------ PROVIDED INFORMATION ------

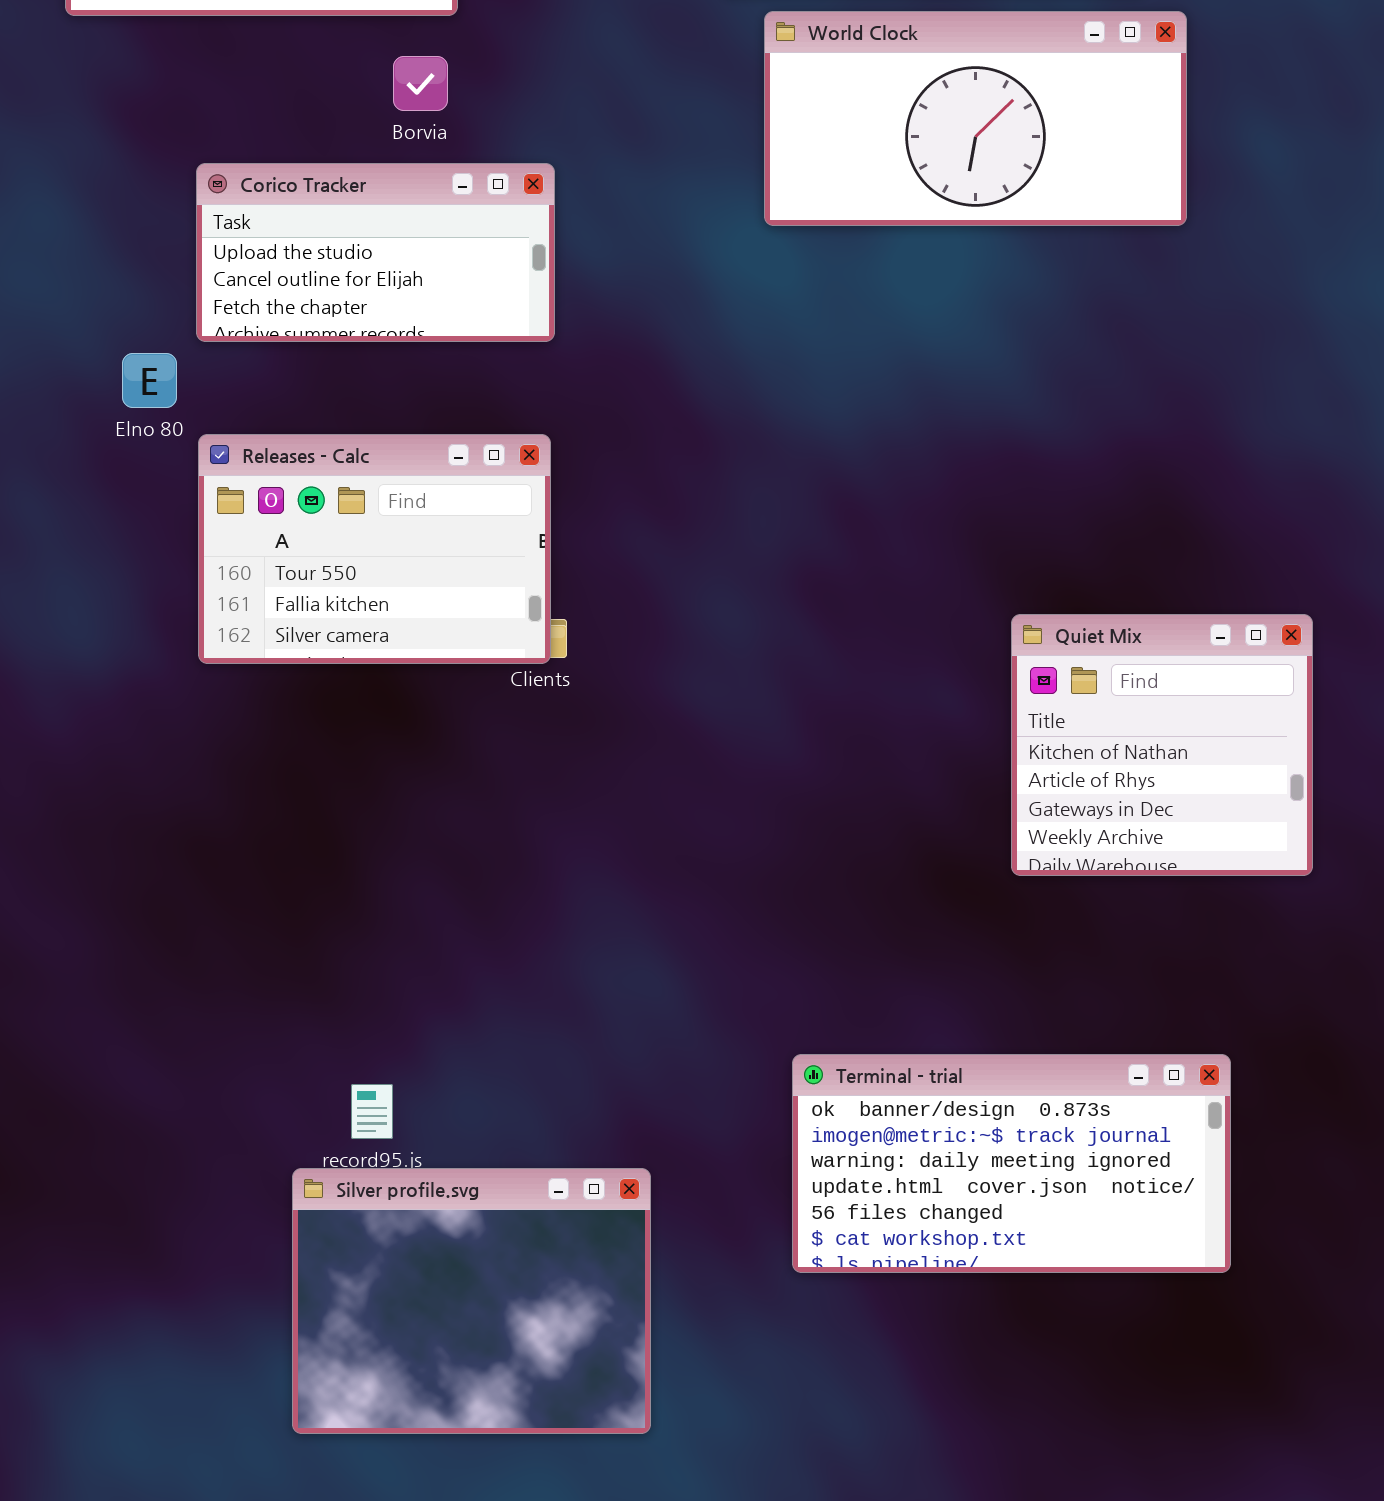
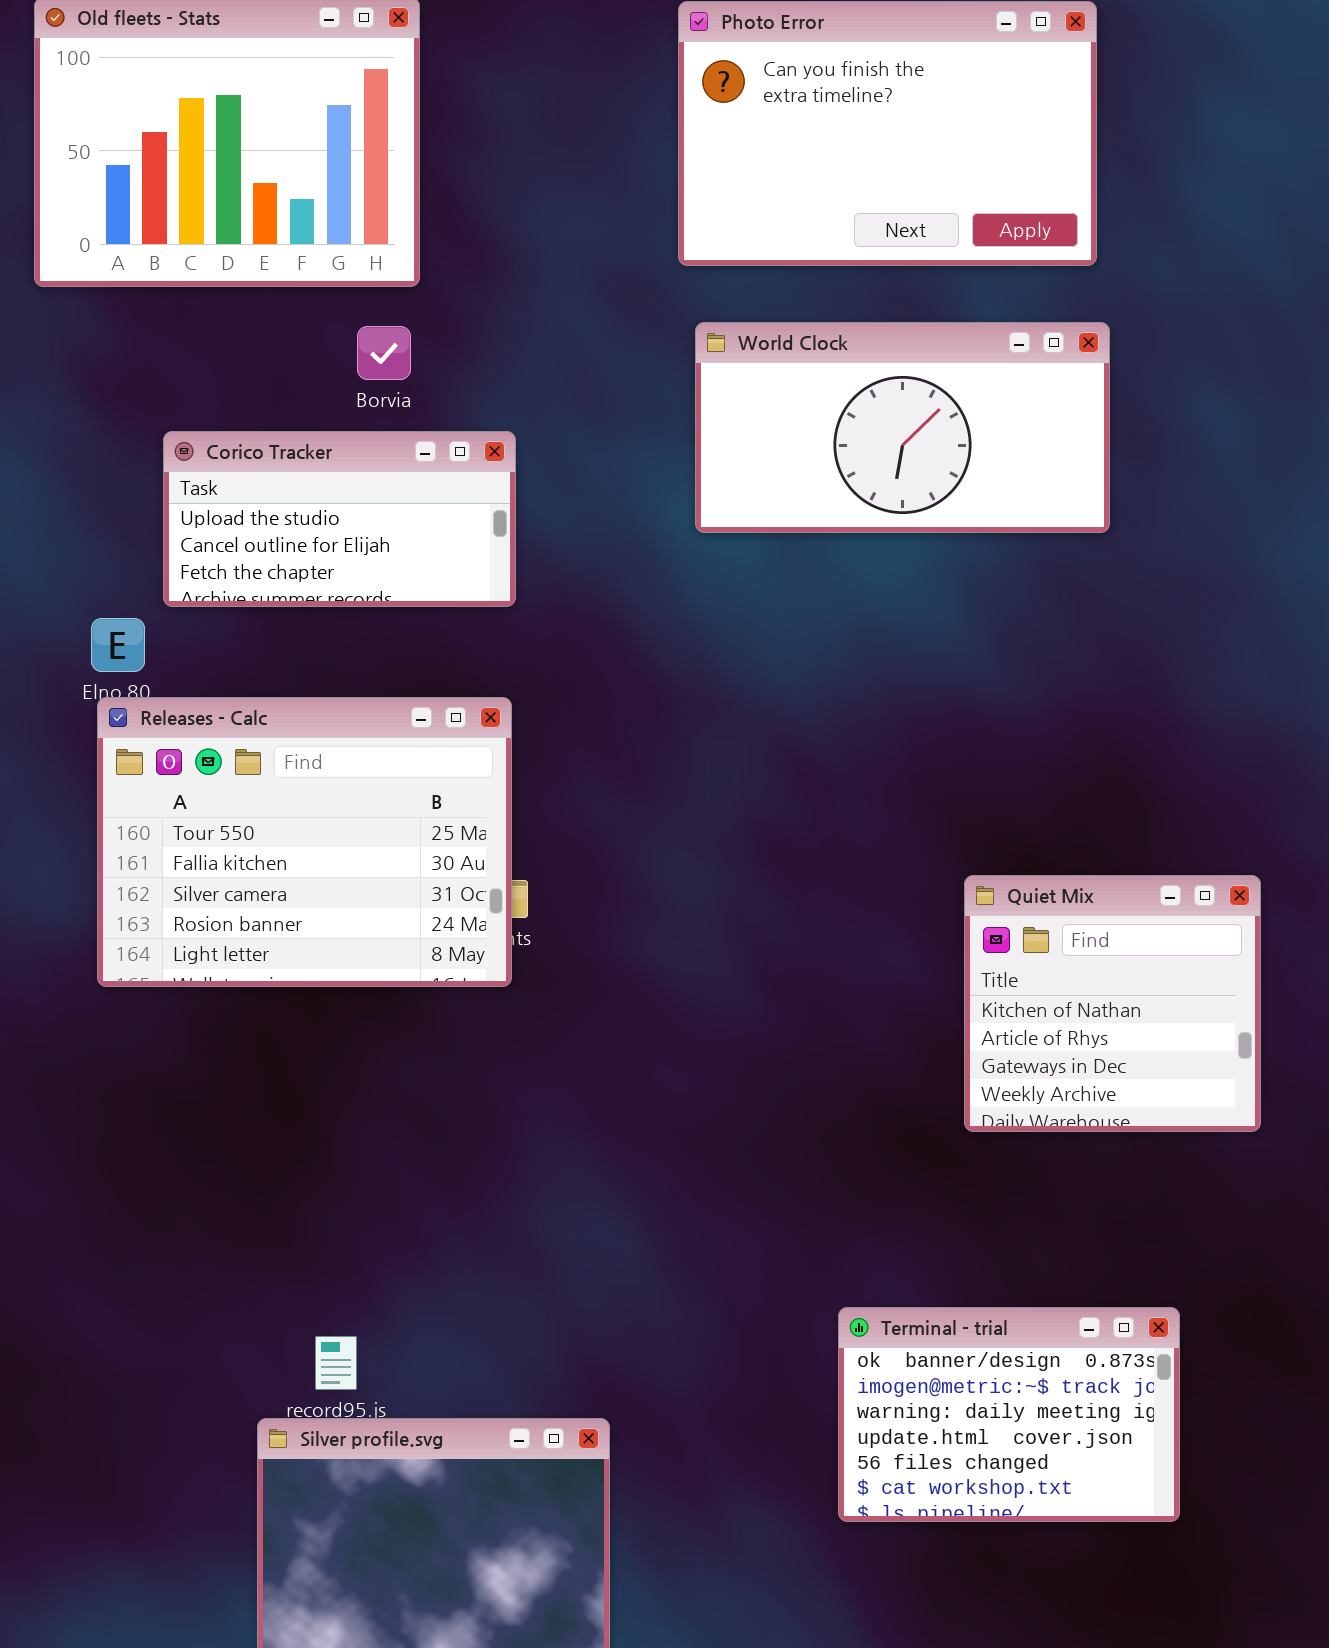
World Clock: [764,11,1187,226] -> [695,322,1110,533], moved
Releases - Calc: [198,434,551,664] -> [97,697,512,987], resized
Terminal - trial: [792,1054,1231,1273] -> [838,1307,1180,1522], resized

------
------ PROVIDED INFORMATION ------

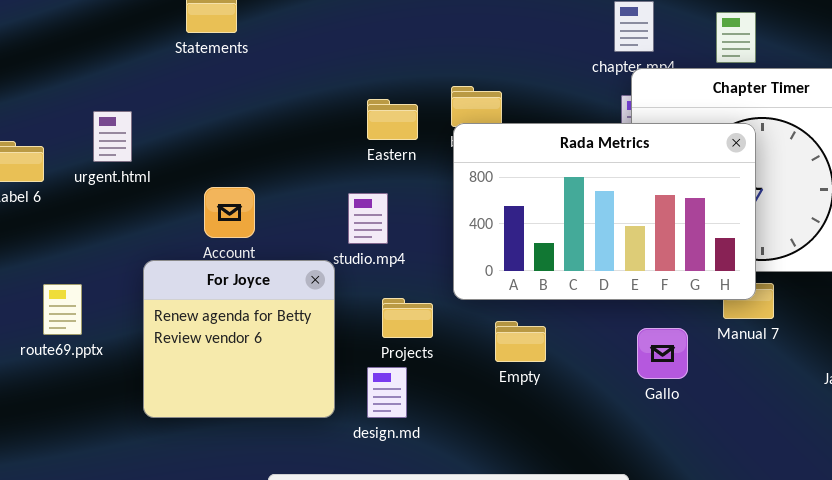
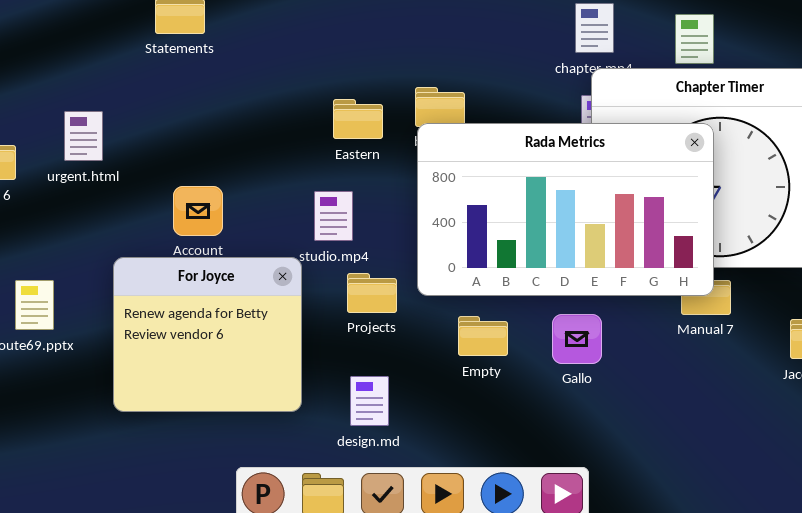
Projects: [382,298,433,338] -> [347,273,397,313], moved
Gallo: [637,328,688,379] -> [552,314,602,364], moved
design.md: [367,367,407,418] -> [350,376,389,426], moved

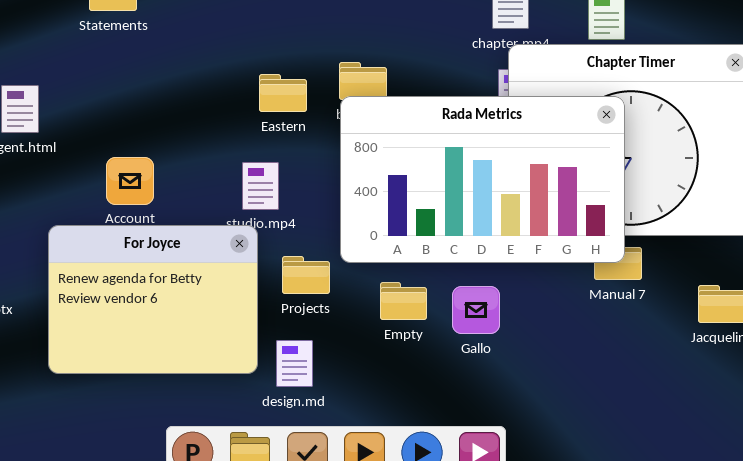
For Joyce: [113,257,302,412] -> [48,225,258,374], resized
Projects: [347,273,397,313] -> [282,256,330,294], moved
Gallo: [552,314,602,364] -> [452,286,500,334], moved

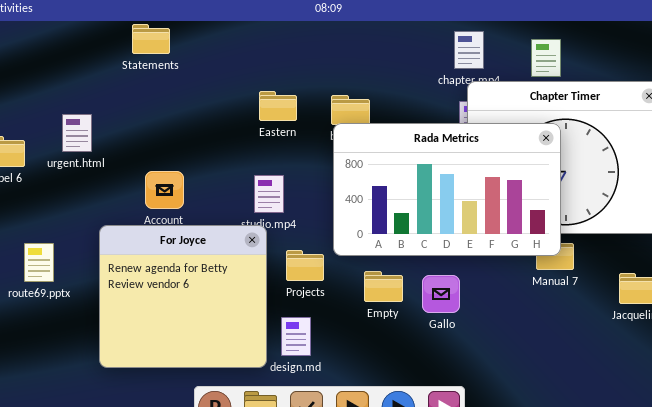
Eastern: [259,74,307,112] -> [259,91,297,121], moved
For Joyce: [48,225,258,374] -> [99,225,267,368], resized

------

Reproduce word for word the material above, beginning with the line that contains "World Clock: [764,11,1187,226]" and ending with the line that contains "Terminal - trial: [792,1054,1231,1273]".

World Clock: [764,11,1187,226] -> [695,322,1110,533], moved
Releases - Calc: [198,434,551,664] -> [97,697,512,987], resized
Terminal - trial: [792,1054,1231,1273] -> [838,1307,1180,1522], resized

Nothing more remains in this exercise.